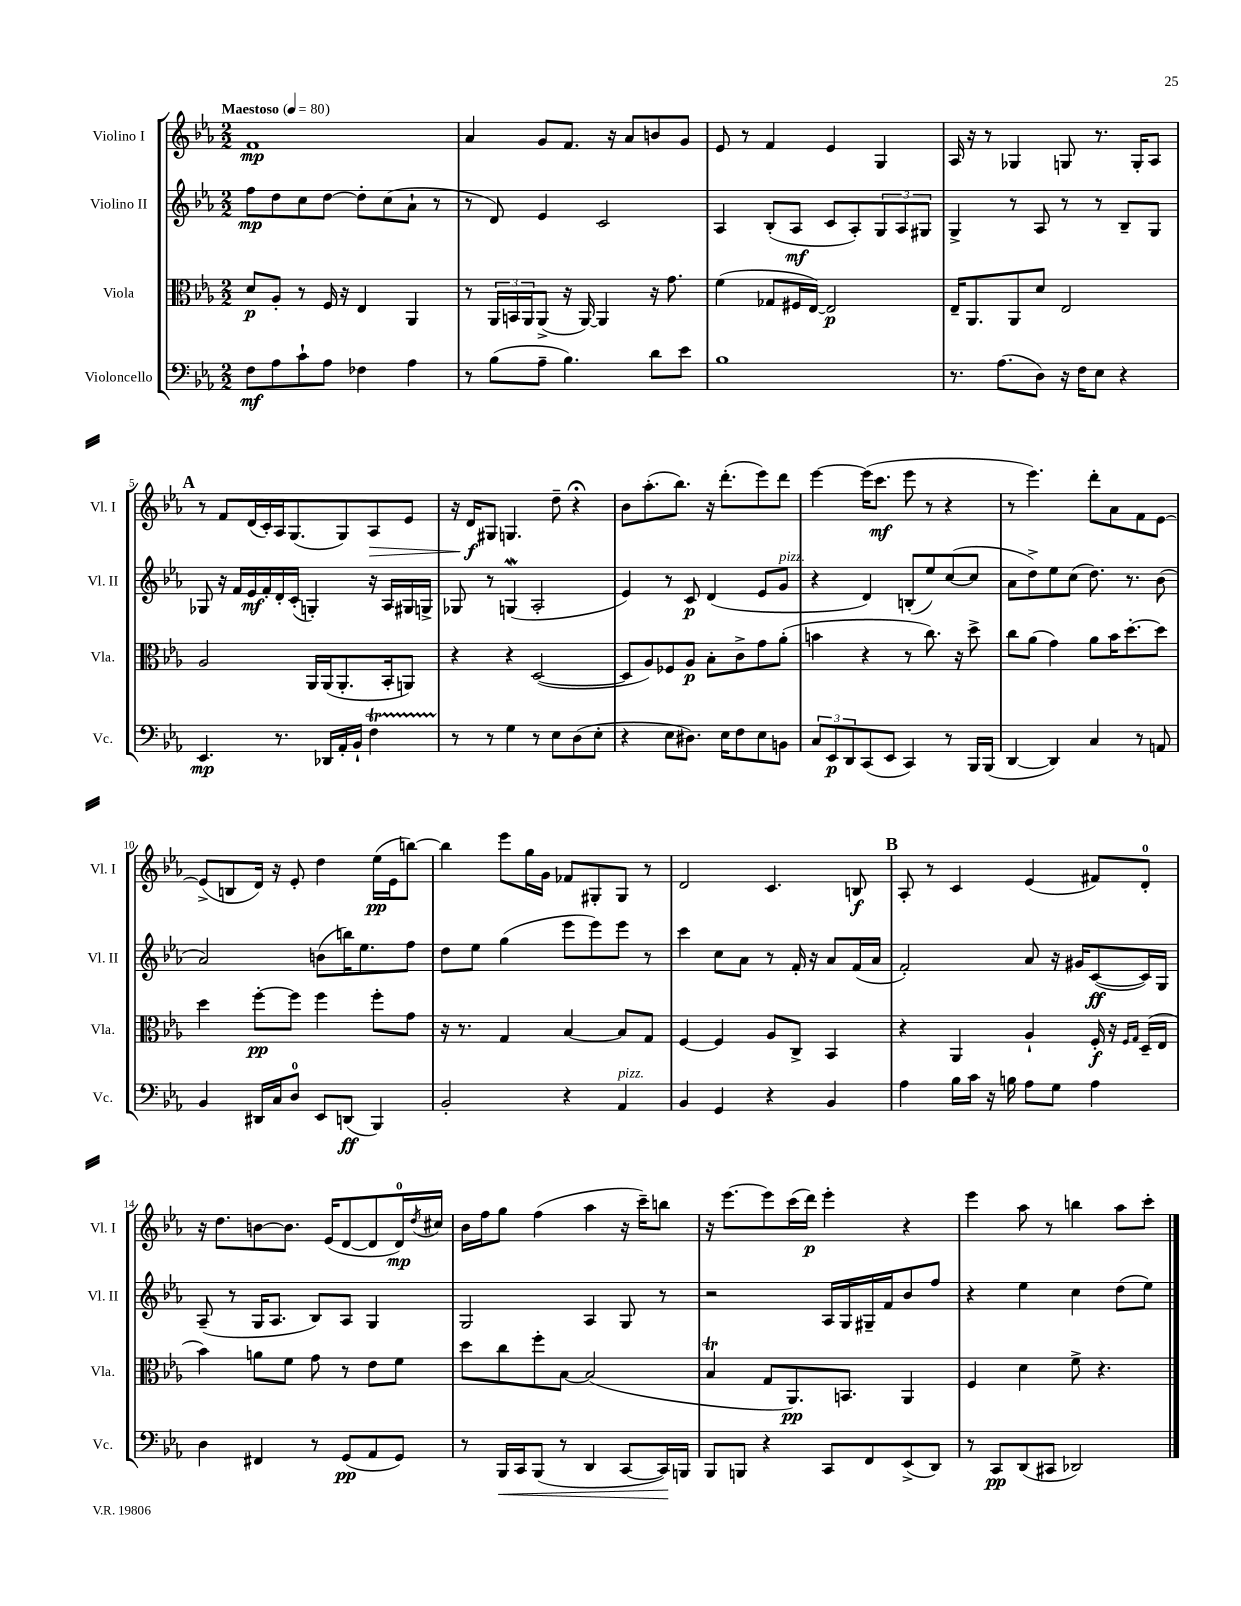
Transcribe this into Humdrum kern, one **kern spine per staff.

**kern	**dynam	**kern	**dynam	**kern	**dynam	**kern	**dynam
*part4	*part4	*part3	*part3	*part2	*part2	*part1	*part1
*staff4	*staff4	*staff3	*staff3	*staff2	*staff2	*staff1	*staff1
*I"Violoncello	*	*I"Viola	*	*I"Violino II	*	*I"Violino I	*
*I'Vc.	*	*I'Vla.	*	*I'Vl. II	*	*I'Vl. I	*
*clefF4	*	*clefC3	*	*clefG2	*	*clefG2	*
*k[b-e-a-]	*	*k[b-e-a-]	*	*k[b-e-a-]	*	*k[b-e-a-]	*
*M2/2	*	*M2/2	*	*M2/2	*	*M2/2	*
*MM80	*	*MM80	*	*MM80	*	*MM80	*
=1	=1	=1	=1	=1	=1	=1	=1
!	!	!	!	!	!	!LO:TX:a:B:t=Maestoso	!
8F\L	mf	8d/L	p	8ff\L	mp	1f	mp
8A-\	.	8A-'/J	.	8dd\	.	.	.
8c`\	.	8r	.	8cc\	.	.	.
8A-\J	.	16F/	.	[8dd\J	.	.	.
.	.	16r	.	.	.	.	.
4F-X\	.	4E-/	.	8dd'\L]	.	.	.
.	.	.	.	(8cc\	.	.	.
4A-\	.	4AA-/	.	8a-`\J	.	.	.
.	.	.	.	8r	.	.	.
=2	=2	=2	=2	=2	=2	=2	=2
8r	.	8r	.	8r	.	4a-/	.
(8B-\L	.	24AA-/LL	.	8d/)	.	.	.
.	.	24BBn/	.	.	.	.	.
.	.	24AA-/J	.	.	.	.	.
8A-~\J	.	(8AA-^/J	.	4e-/	.	8g/L	.
4.B-\)	.	16r	.	.	.	8.f/J	.
.	.	[16AA-/)	.	.	.	.	.
.	.	4AA-/]	.	2c/	.	.	.
.	.	.	.	.	.	16r	.
.	.	.	.	.	.	8a-/L	.
8d\L	.	16r	.	.	.	8bn/	.
.	.	8.g\	.	.	.	.	.
8e-\J	.	.	.	.	.	8g/J	.
=3	=3	=3	=3	=3	=3	=3	=3
1B-	.	(4f\	.	4A-/	.	8e-/	.
.	.	.	.	.	.	8r	.
.	.	8G-X/L	.	(8B-'/L	.	4f/	.
.	.	16F#X/L	.	8A-/J	mf	.	.
.	.	[16E-/JJ)	.	.	.	.	.
.	.	2E-/]	p	8c/L	.	4e-/	.
.	.	.	.	8A-'/)	.	.	.
.	.	.	.	12G/	.	4G/	.
.	.	.	.	12A-/	.	.	.
.	.	.	.	12G#X/J	.	.	.
=4	=4	=4	=4	=4	=4	=4	=4
8.r	.	16E-~/KL	.	4G^/	.	16A-/	.
.	.	8.AA-/	.	.	.	16r	.
.	.	.	.	.	.	8r	.
(8.A-\L	.	.	.	.	.	.	.
.	.	8AA-/	.	8r	.	4G-X/	.
8D\J)	.	8d/J	.	8A-/	.	.	.
16r	.	2E-/	.	8r	.	8Gn/	.
16F\KL	.	.	.	.	.	.	.
8E-\J	.	.	.	8r	.	8.r	.
4r	.	.	.	8B-~/L	.	.	.
.	.	.	.	.	.	16G'/KL	.
.	.	.	.	8G/J	.	8A-/J	.
!!LO:LB:g=z
!!LO:REH:place=s1:t=A
=5	=5	=5	=5	=5	=5	=5	=5
4.EE-/	mp	2A-/	.	8G-X/	.	8r	.
.	.	.	.	16r	.	8f/L	.
.	.	.	.	16f/LL	.	.	.
.	.	.	.	16e-/	mf	(16d/L	.
.	.	.	.	16f'/	.	16c'/)	.
8.r	.	.	.	16d'/	.	16A-/J	.
.	.	.	.	(16c'/JJ	.	(8.G/	.
.	.	16AA-/LL	.	4Gn'/)	.	.	.
16DD-X/LL	.	(16AA-/J	.	.	.	.	.
16AA-'/	.	8.AA-'/	.	.	.	8G/)	.
16BB-`/JJ	.	.	.	.	.	.	.
!	!	!	!	!	!	!	!LO:HP:b
4FT\	.	.	.	16r	.	8A-/	>
.	.	16BB-'/k	.	16A-/LL	.	.	.
.	.	8AAn/J)	.	16G#X/	.	8e-/J	.
.	.	.	.	16Gn^/JJ	.	.	.
=6	=6	=6	=6	=6	=6	=6	=6
8r	.	4r	.	8G-X/	.	16r	.
.	.	.	.	.	.	16d/KL	f
8r	.	.	.	8r	.	8G#X/J	]
4G\	.	4r	.	(4GnW/	.	4.Gn/	.
8r	.	([2D/	.	2A-'/	.	.	.
8E-\L	.	.	.	.	.	8dd~\	.
(8D\	.	.	.	.	.	4r;<	.
8E-'\J	.	.	.	.	.	.	.
=7	=7	=7	=7	=7	=7	=7	=7
4r	.	8D/L]	.	4e-/)	.	8b-\L	.
.	.	8A-/)	.	.	.	(8.aa-'\	.
8E-\L	.	8F-X/	.	8r	.	.	.
.	.	.	.	.	.	8.bb-\J)	.
8.D#X\J)	.	8A-/J	p	8c/	p	.	.
.	.	8B-'\L	.	(4d/	.	16r	.
16E-\KL	.	.	.	.	.	(8.ddd'\L	.
8F\	.	8c^\	.	.	.	.	.
8E-\	.	8g\	.	8e-/L	.	8eee-\)	.
!	!	!	!	!LO:TX:a:i:t=pizz.	!	!	!
8BBn\J	.	(8a-'\J	.	8g/J	.	8ddd\J	.
=8	=8	=8	=8	=8	=8	=8	=8
12C/L	.	4bn\	.	4r	.	[4eee-\	.
12EE-/	p	.	.	.	.	.	.
12DD/	.	.	.	.	.	.	.
(8CC/	.	4r	.	4d/)	.	(16eee-\KL]	.
.	.	.	.	.	.	8.ccc\J	mf
8EE-/J	.	.	.	.	.	.	.
4CC/)	.	8r	.	(8Bn'/L	.	8eee-\	.
.	.	8.cc\)	.	8ee-/)	.	8r	.
8r	.	.	.	([8cc/	.	4r	.
.	.	16r	.	.	.	.	.
16BBB-/LL	.	8dd^\	.	8cc/J]	.	.	.
(16BBB-/JJ	.	.	.	.	.	.	.
=9	=9	=9	=9	=9	=9	=9	=9
[4DD/	.	8cc\L	.	8a-\L	.	8r	.
.	.	(8a-\J	.	8dd^\)	.	4.eee-\)	.
4DD/])	.	4g\)	.	8ee-\	.	.	.
.	.	.	.	(8cc\J	.	.	.
4C/	.	8a-\L	.	8.dd\)	.	8ddd'\L	.
.	.	16b-\K	.	.	.	8a-\	.
.	.	[8.dd'\	.	8.r	.	.	.
8r	.	.	.	.	.	8f\	.
8AAn/	.	8dd\J]	.	(8b-\	.	[8e-\J	.
!!LO:LB:g=z
=10	=10	=10	=10	=10	=10	=10	=10
4BB-/	.	4dd\	.	2a-/)	.	(8e-^/L]	.
.	.	.	.	.	.	8Bn/	.
16DD#X/LL	.	[8ff'\L	pp	.	.	16d/Jk)	.
16C/J	.	.	.	.	.	16r	.
8D/J	.	8ff\J]	.	.	.	8e-'/	.
8EE-/L	.	4ff\	.	(8bn\L	.	4dd\	.
(8DDn/J	ff	.	.	16bbn\K)	.	.	.
.	.	.	.	8.ee-\	.	.	.
4BBB-/)	.	8ff'\L	.	.	.	(16ee-\LL	pp
.	.	.	.	.	.	16e-\J	.
.	.	8g\J	.	8ff\J	.	[8bbn\J)	.
=11	=11	=11	=11	=11	=11	=11	=11
2BB-'/	.	16r	.	8dd\L	.	4bb\]	.
.	.	8.r	.	.	.	.	.
.	.	.	.	8ee-\J	.	.	.
.	.	4G/	.	(4gg\	.	8eee-\L	.
.	.	.	.	.	.	16gg\L	.
.	.	.	.	.	.	16g\JJ	.
4r	.	[4B-/	.	8eee-\L	.	8f-X/L	.
.	.	.	.	8eee-\)	.	8G#X'/	.
!LO:TX:a:i:t=pizz.	!	!	!	!	!	!	!
4AA-/	.	8B-/L]	.	8eee-\J	.	8G#/J	.
.	.	8G/J	.	8r	.	8r	.
=12	=12	=12	=12	=12	=12	=12	=12
4BB-/	.	[4F/	.	4ccc\	.	2d/	.
4GG/	.	4F/]	.	8cc\L	.	.	.
.	.	.	.	8a-\J	.	.	.
4r	.	8A-/L	.	8r	.	4.c/	.
.	.	8C^/J	.	16f'/	.	.	.
.	.	.	.	16r	.	.	.
4BB-/	.	4BB-/	.	8a-/L	.	.	.
.	.	.	.	(16f/L	.	8Bn/	f
.	.	.	.	16a-/JJ	.	.	.
!!LO:REH:place=s1:t=B
=13	=13	=13	=13	=13	=13	=13	=13
4A-\	.	4r	.	2f'/)	.	8A-'/	.
.	.	.	.	.	.	8r	.
16B-\LL	.	4AA-/	.	.	.	4c/	.
16c\JJ	.	.	.	.	.	.	.
16r	.	.	.	.	.	.	.
16Bn\	.	.	.	.	.	.	.
8A-\L	.	4A-`/	.	8a-/	.	(4e-/	.
8G\J	.	.	.	16r	.	.	.
.	.	.	.	16g#X/KL	.	.	.
4A-\	.	16F'/	f	([8c/	ff	8f#X/L)	.
.	.	16r	.	.	.	.	.
.	.	16qqF/LL	.	.	.	.	.
.	.	16qqG/JJ	.	.	.	.	.
.	.	(16D~/LL	.	16c/L])	.	8d'/J	.
.	.	16E-/JJ	.	16G/JJ	.	.	.
!!LO:LB:g=z
=14	=14	=14	=14	=14	=14	=14	=14
4D\	.	4b-\)	.	(8A-~/	.	16r	.
.	.	.	.	.	.	8.dd\L	.
.	.	.	.	8r	.	.	.
4FF#X/	.	8an\L	.	16G/KL	.	[8bn\	.
.	.	.	.	8.A-/J	.	.	.
.	.	8f\J	.	.	.	8.b\J]	.
8r	.	8g\	.	8B-/L)	.	.	.
.	.	.	.	.	.	(16e-/KL	.
(8GG/L	pp	8r	.	8A-/J	.	[8d/	.
8AA-/	.	8e-\L	.	4G/	.	8d/]	.
8GG/J)	.	8f\J	.	.	.	16d/L)	mp
.	.	.	.	.	.	8qdd/	.
.	.	.	.	.	.	16cc#X/JJ	.
=15	=15	=15	=15	=15	=15	=15	=15
8r	.	8dd\L	.	2G/	.	16b-\LL	.
.	.	.	.	.	.	16ff\J	.
!	!LO:HP:b	!	!	!	!	!	!
16BBB-/LL	<	8cc\	.	.	.	8gg\J	.
16CC/J	.	.	.	.	.	.	.
(8BBB-/J	.	8ff'\	.	.	.	(4ff\	.
8r	.	[8B-\J	.	.	.	.	.
4DD/	.	(2B-/]	.	4A-/	.	4aa-\	.
[8CC/L	.	.	.	8G/	.	16r	.
.	.	.	.	.	.	16ccc~\KL)	.
16CC/L])	.	.	.	8r	.	8bbn\J	.
16BBBn/JJ	[	.	.	.	.	.	.
=16	=16	=16	=16	=16	=16	=16	=16
8BBB-/L	.	4B-T/	.	2r	.	16r	.
.	.	.	.	.	.	[8.eee-\L	.
8BBBn/J	.	.	.	.	.	.	.
4r	.	8G/L	.	.	.	8eee-\]	.
.	.	8.AA-/)	pp	.	.	(16ccc\L	.
.	.	.	.	.	.	16ddd\JJ)	p
8CC/L	.	.	.	16A-/LL	.	4eee-'\	.
.	.	8.BBn/J	.	16G/	.	.	.
8FF/	.	.	.	16G#X~/	.	.	.
.	.	.	.	16f/J	.	.	.
(8EE-^/	.	4AA-/	.	8b-/	.	4r	.
8DD/J)	.	.	.	8ff/J	.	.	.
=17	=17	=17	=17	=17	=17	=17	=17
8r	.	4F/	.	4r	.	4eee-\	.
8CC/L	pp	.	.	.	.	.	.
(8DD/	.	4d\	.	4ee-\	.	8aa-\	.
8CC#X/J	.	.	.	.	.	8r	.
2DD-X/)	.	8f^\	.	4cc\	.	4bbn\	.
.	.	4.r	.	.	.	.	.
.	.	.	.	(8dd\L	.	8aa-\L	.
.	.	.	.	8ee-\J)	.	8ccc'\J	.
==	==	==	==	==	==	==	==
*-	*-	*-	*-	*-	*-	*-	*-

◆ Stated exercise ◆
Copy every line above that contains the string "kern".

◆ Final answer ◆
Transcribe this into Humdrum kern, one **kern spine per staff.
**kern	**dynam	**kern	**dynam	**kern	**dynam	**kern	**dynam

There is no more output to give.